ACTION ITEM: Exclude the pictures and reproduce the remaining data exactly as written.

* * * * * * * * *

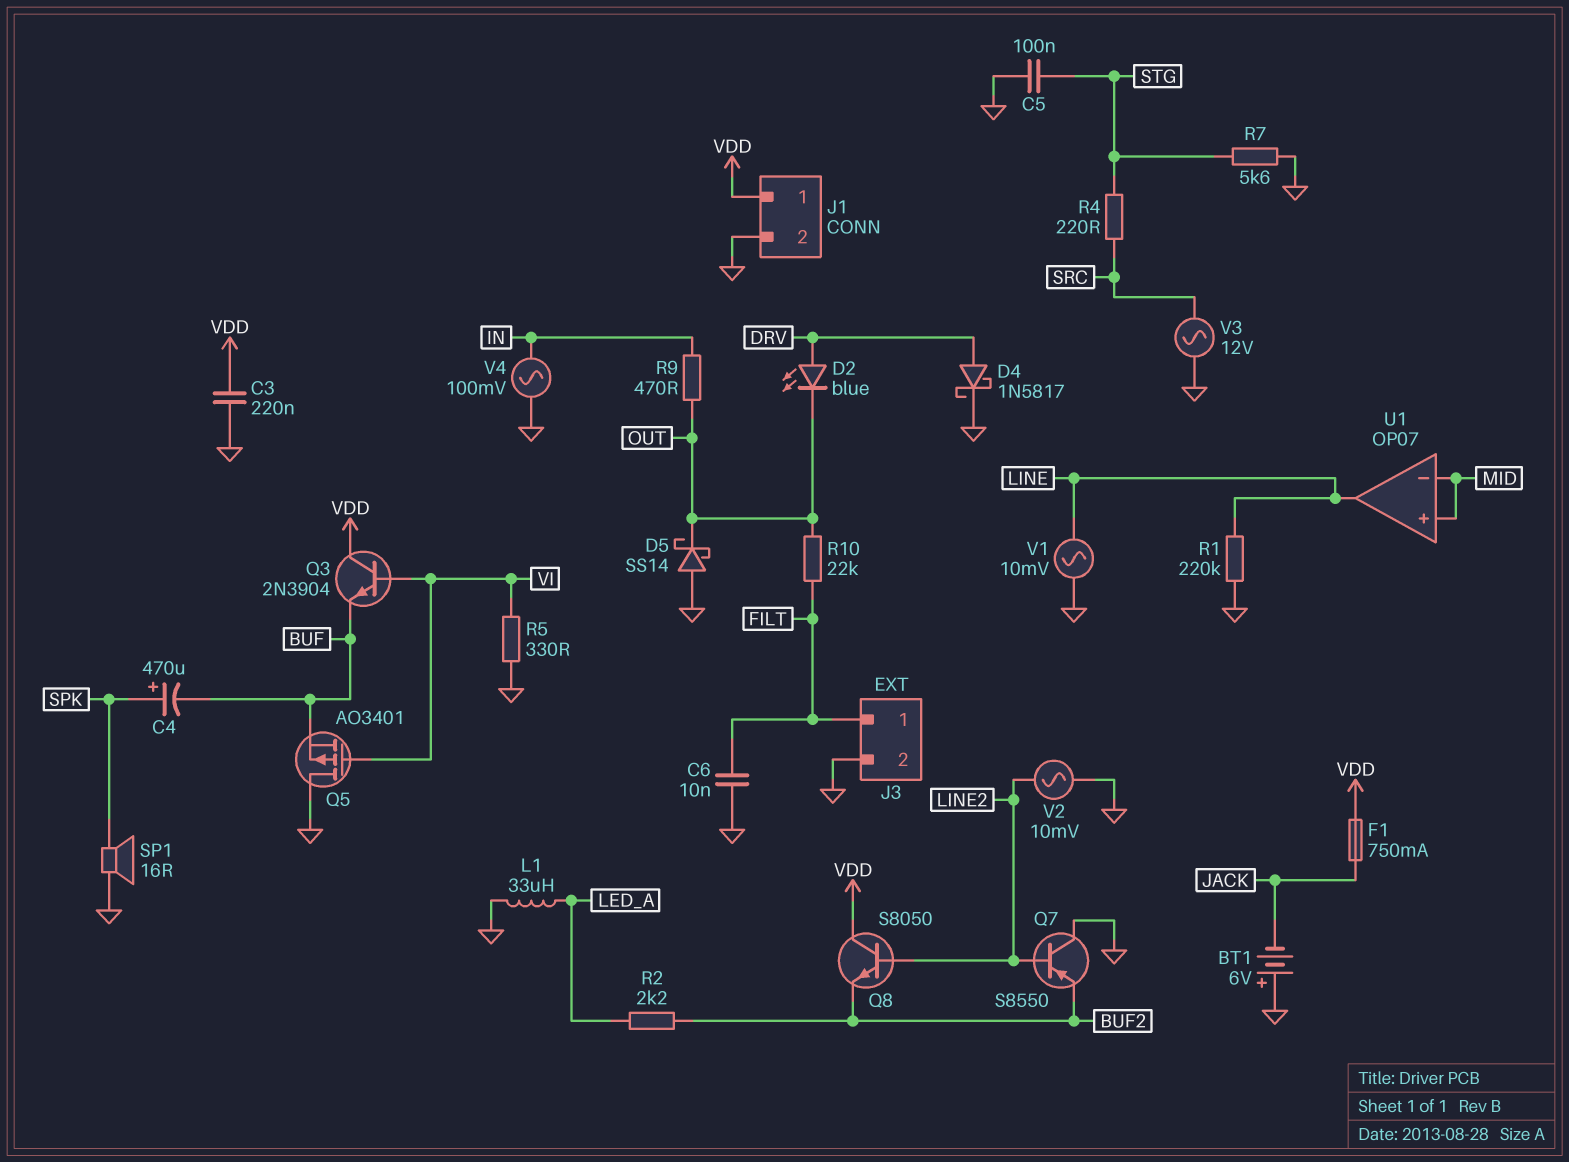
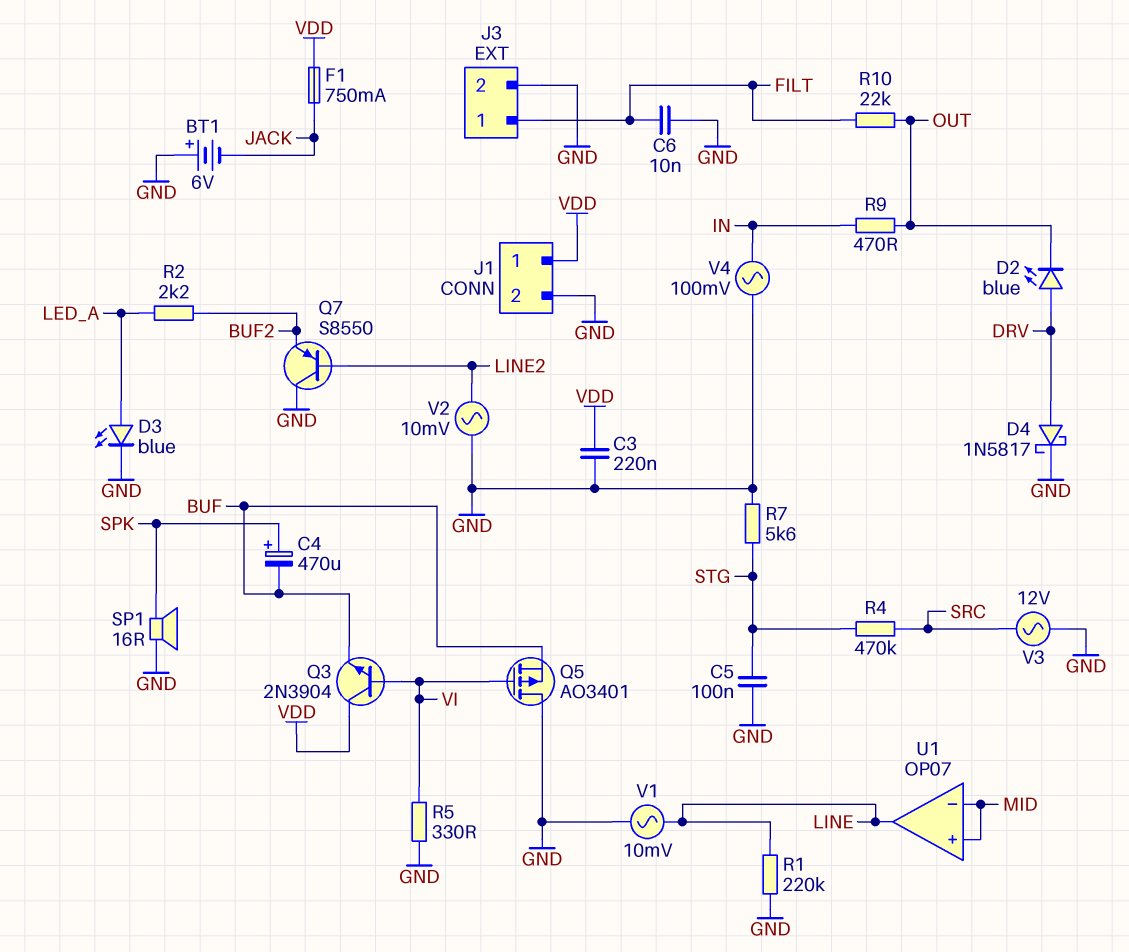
D3: none -> LED blue (A LED_A, K GND)
D5: schottky SS14 (A GND, K OUT) -> none
L1: 33uH (GND, LED_A) -> none
Q8: NPN S8050 (B LINE2, C VDD, E BUF2) -> none
R4: 220 (SRC, STG) -> 470k (SRC, STG)

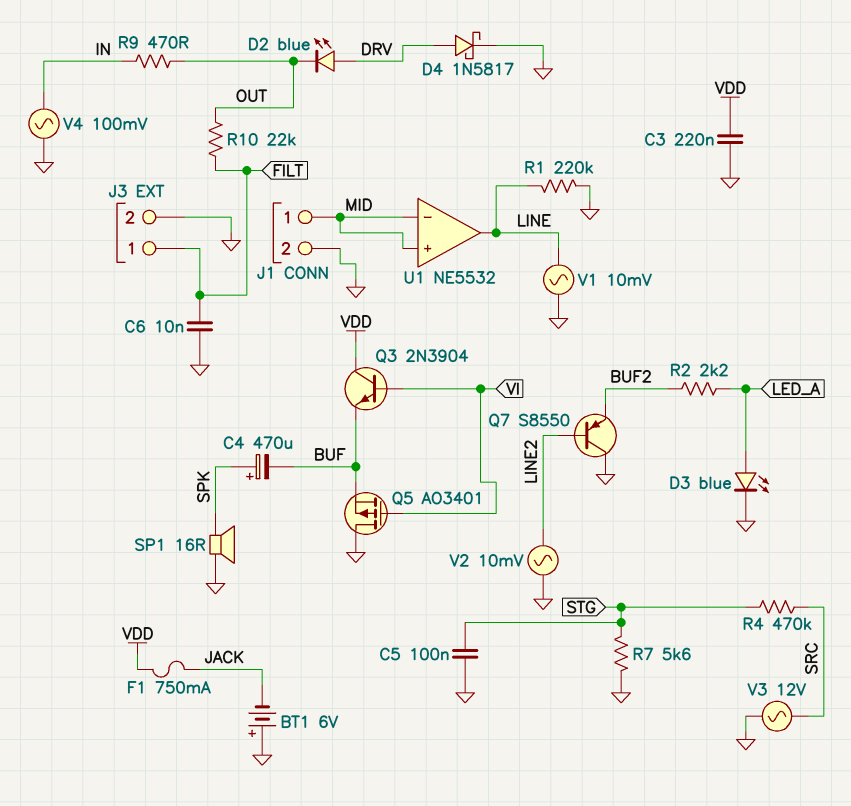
J1 pin 1: VDD -> MID
R5: 330 (GND, VI) -> none
U1: OP07 -> NE5532

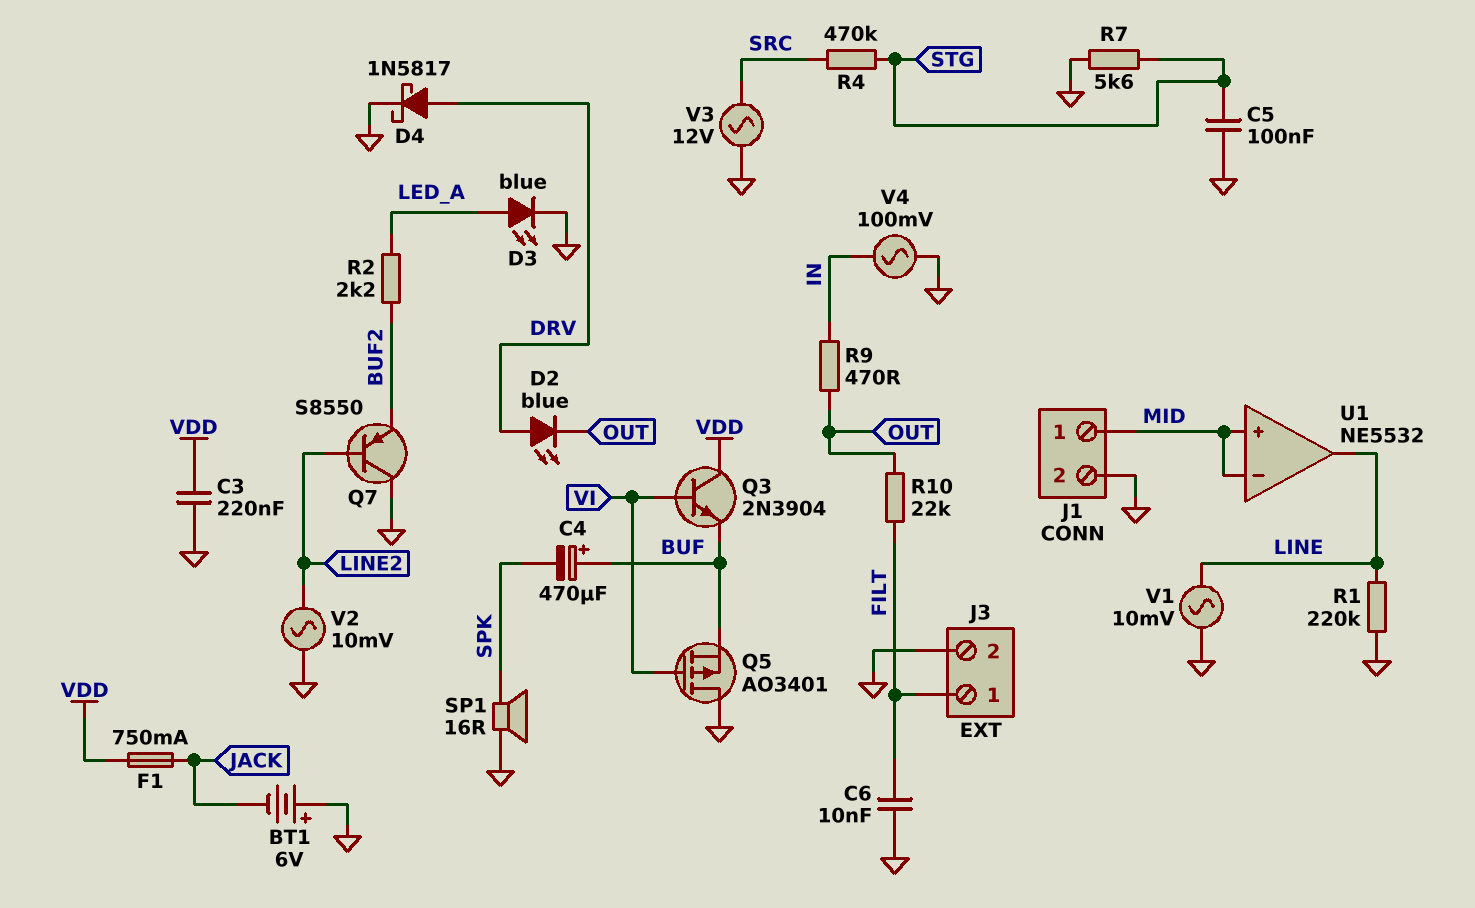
C4: 470uF (plus SPK, minus BUF) -> 470uF (plus BUF, minus SPK)

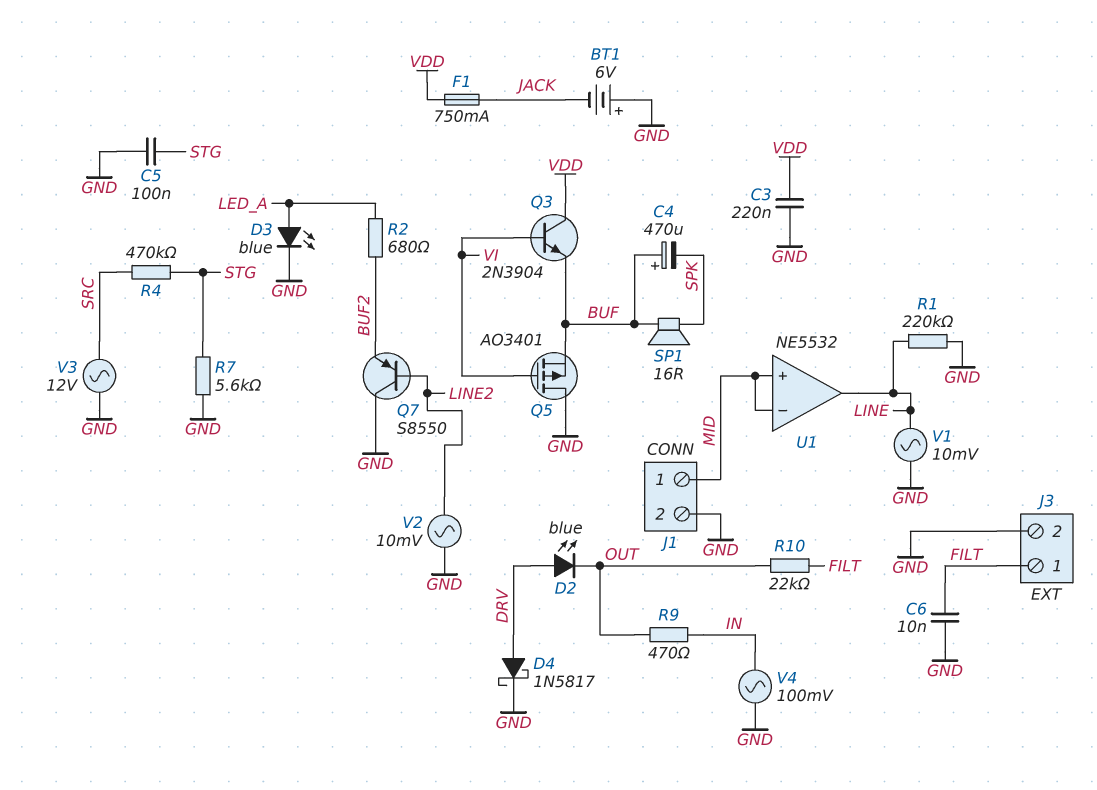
R2: 2.2k (BUF2, LED_A) -> 680 (BUF2, LED_A)
SP1: speaker 16R (GND, SPK) -> speaker 16R (BUF, SPK)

* * * * * * * * *

RESPONSE TO THE TASK:
D3: none -> LED blue (A LED_A, K GND)
D5: schottky SS14 (A GND, K OUT) -> none
L1: 33uH (GND, LED_A) -> none
Q8: NPN S8050 (B LINE2, C VDD, E BUF2) -> none
R4: 220 (SRC, STG) -> 470k (SRC, STG)

J1 pin 1: VDD -> MID
R5: 330 (GND, VI) -> none
U1: OP07 -> NE5532

C4: 470uF (plus SPK, minus BUF) -> 470uF (plus BUF, minus SPK)

R2: 2.2k (BUF2, LED_A) -> 680 (BUF2, LED_A)
SP1: speaker 16R (GND, SPK) -> speaker 16R (BUF, SPK)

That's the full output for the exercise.